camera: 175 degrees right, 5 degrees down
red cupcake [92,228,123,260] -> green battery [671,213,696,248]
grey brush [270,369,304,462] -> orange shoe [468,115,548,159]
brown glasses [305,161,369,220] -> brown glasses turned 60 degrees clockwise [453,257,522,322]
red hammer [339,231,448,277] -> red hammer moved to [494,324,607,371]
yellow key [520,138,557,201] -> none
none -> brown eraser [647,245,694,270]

******************************

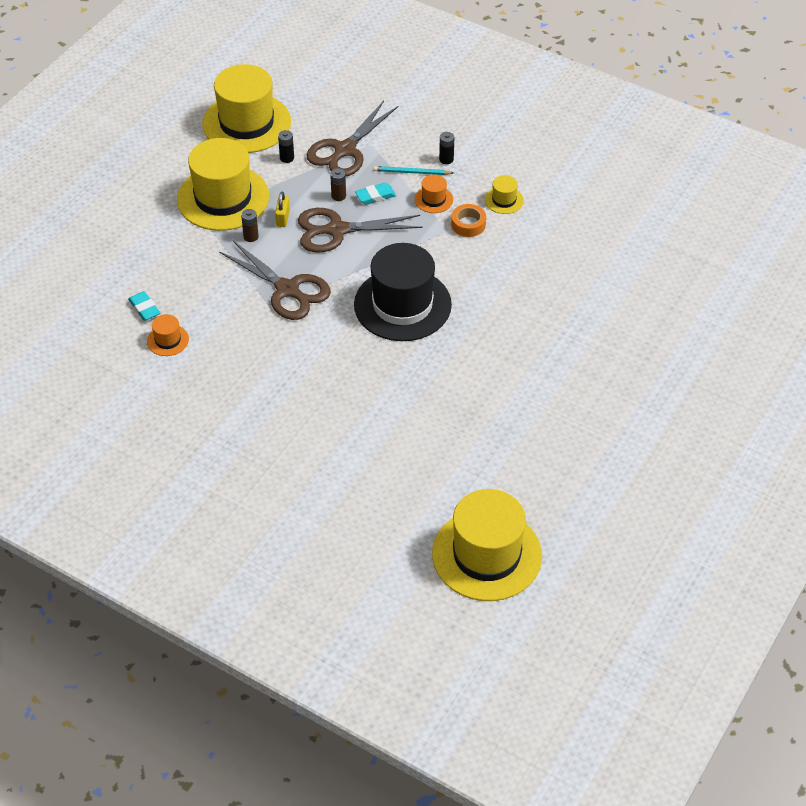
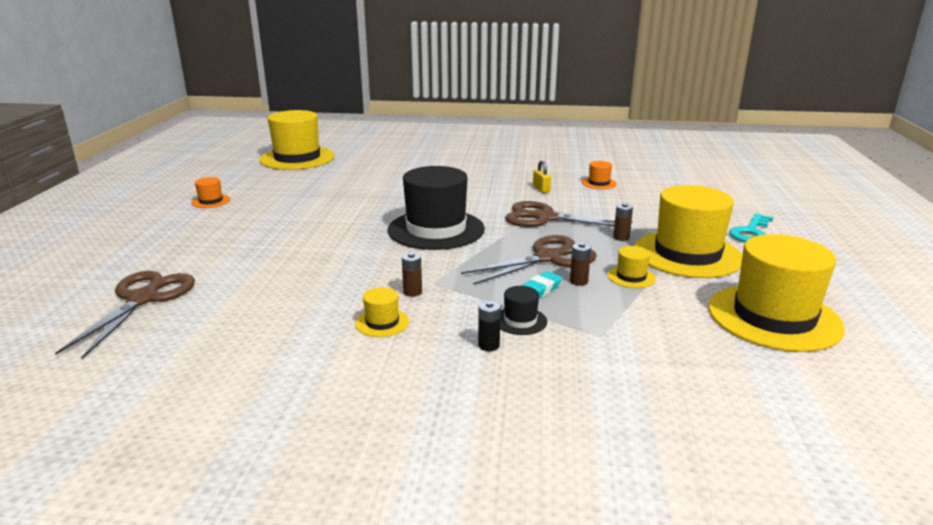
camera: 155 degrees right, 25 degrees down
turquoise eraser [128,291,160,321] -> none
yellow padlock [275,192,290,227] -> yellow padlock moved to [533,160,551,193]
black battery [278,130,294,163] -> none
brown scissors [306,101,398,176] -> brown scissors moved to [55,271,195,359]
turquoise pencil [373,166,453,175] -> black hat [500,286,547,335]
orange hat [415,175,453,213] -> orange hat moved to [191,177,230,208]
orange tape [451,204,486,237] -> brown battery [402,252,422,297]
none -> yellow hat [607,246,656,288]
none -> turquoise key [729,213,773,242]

******************************

WHAT IS NEEDED: I'd like the lines above from the one with "black battery [278,130,294,163] -> none" up to and including the one with "none -> turquoise key [729,213,773,242]" copied exactly, with no other lines.

WRITTEN ANSWER:
black battery [278,130,294,163] -> none
brown scissors [306,101,398,176] -> brown scissors moved to [55,271,195,359]
turquoise pencil [373,166,453,175] -> black hat [500,286,547,335]
orange hat [415,175,453,213] -> orange hat moved to [191,177,230,208]
orange tape [451,204,486,237] -> brown battery [402,252,422,297]
none -> yellow hat [607,246,656,288]
none -> turquoise key [729,213,773,242]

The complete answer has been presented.